◆ Work order ◆
Write an exact copy of the entries below that leaves out all pictures.

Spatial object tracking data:
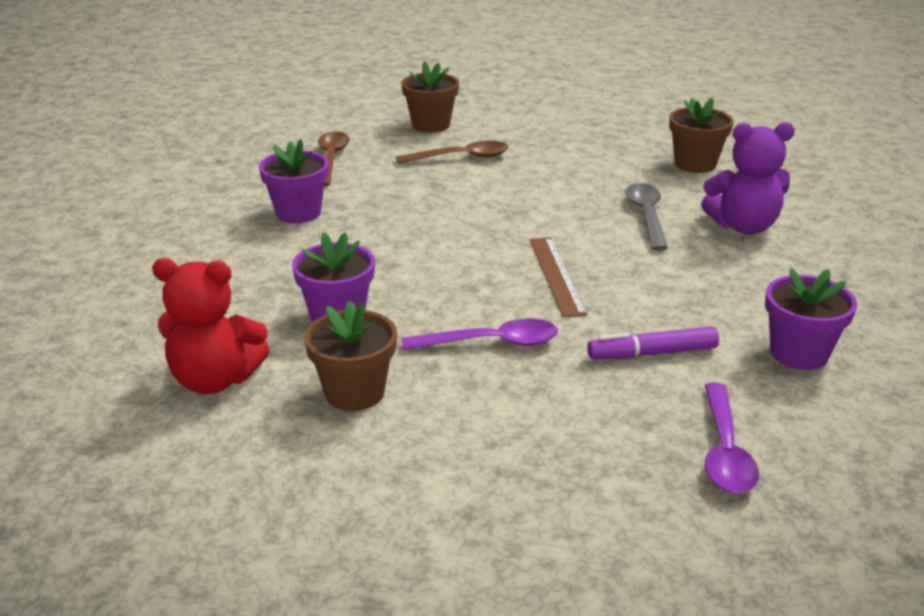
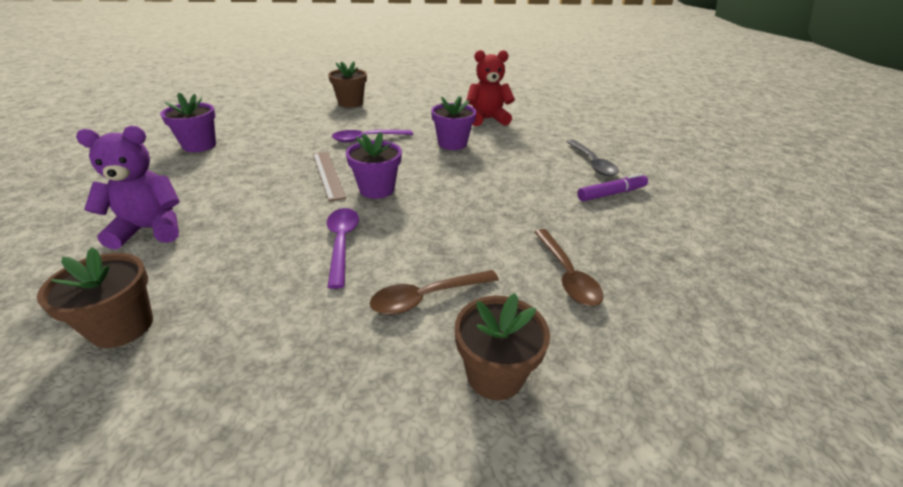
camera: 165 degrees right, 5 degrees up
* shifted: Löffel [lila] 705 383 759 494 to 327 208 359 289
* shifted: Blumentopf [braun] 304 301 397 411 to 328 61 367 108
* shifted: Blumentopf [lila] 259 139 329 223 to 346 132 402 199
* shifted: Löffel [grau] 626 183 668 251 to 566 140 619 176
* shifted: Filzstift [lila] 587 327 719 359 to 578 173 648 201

◆ Answer to this task ◆
camera: 165 degrees right, 5 degrees up
* shifted: Löffel [lila] 705 383 759 494 to 327 208 359 289
* shifted: Blumentopf [braun] 304 301 397 411 to 328 61 367 108
* shifted: Blumentopf [lila] 259 139 329 223 to 346 132 402 199
* shifted: Löffel [grau] 626 183 668 251 to 566 140 619 176
* shifted: Filzstift [lila] 587 327 719 359 to 578 173 648 201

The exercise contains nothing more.